▸ RAW DATA
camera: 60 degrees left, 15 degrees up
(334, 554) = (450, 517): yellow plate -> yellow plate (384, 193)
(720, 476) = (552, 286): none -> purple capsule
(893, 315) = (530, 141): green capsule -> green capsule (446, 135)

▸ TRY IT
Faithfully transcribe the whole of the data.

▸ ANSWER FOR THE TASK
camera: 60 degrees left, 15 degrees up
(334, 554) = (450, 517): yellow plate -> yellow plate (384, 193)
(720, 476) = (552, 286): none -> purple capsule
(893, 315) = (530, 141): green capsule -> green capsule (446, 135)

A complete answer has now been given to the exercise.